■ **GIVEN INFORMATION**:

::::::::

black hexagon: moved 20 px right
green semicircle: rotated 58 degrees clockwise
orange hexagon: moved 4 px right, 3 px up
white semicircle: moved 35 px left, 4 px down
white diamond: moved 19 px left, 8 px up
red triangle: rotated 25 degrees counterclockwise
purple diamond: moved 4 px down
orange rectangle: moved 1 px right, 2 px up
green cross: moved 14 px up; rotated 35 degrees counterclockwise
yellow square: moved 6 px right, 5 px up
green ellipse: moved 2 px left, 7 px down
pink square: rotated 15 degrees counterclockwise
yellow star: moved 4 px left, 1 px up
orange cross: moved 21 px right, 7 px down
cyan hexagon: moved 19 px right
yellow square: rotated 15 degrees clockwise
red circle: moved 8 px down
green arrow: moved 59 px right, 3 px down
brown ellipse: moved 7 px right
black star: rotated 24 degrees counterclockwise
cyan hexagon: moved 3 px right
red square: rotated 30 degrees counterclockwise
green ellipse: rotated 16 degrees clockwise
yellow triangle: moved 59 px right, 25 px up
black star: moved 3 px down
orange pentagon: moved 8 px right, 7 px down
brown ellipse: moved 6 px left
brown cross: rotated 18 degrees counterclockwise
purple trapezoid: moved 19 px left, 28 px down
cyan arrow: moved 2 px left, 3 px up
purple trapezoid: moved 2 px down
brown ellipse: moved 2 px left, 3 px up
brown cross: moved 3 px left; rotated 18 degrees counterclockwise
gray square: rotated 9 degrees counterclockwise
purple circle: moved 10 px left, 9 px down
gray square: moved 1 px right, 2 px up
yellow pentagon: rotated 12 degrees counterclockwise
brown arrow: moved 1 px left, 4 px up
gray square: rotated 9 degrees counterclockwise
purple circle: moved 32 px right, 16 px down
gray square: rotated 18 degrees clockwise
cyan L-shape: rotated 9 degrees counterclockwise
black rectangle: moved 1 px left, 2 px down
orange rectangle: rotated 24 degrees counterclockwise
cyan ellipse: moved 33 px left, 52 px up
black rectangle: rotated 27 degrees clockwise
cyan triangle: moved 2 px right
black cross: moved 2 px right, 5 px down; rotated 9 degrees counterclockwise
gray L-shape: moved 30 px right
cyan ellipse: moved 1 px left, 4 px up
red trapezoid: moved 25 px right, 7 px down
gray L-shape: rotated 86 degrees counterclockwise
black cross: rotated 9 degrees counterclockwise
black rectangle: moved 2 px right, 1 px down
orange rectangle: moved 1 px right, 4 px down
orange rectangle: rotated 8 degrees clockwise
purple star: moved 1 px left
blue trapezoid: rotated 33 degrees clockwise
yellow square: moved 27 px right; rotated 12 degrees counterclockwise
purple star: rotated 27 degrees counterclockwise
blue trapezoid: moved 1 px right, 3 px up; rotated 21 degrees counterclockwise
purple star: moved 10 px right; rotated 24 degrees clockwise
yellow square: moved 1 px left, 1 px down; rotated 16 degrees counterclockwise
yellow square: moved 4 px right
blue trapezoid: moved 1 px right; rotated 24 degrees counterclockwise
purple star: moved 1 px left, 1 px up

::::::::

■ **OBJECTIVE**: How many of the lines above contain the word "rectangle"? Reply with the number alone.

■ **EXERCISE RESULT**: 7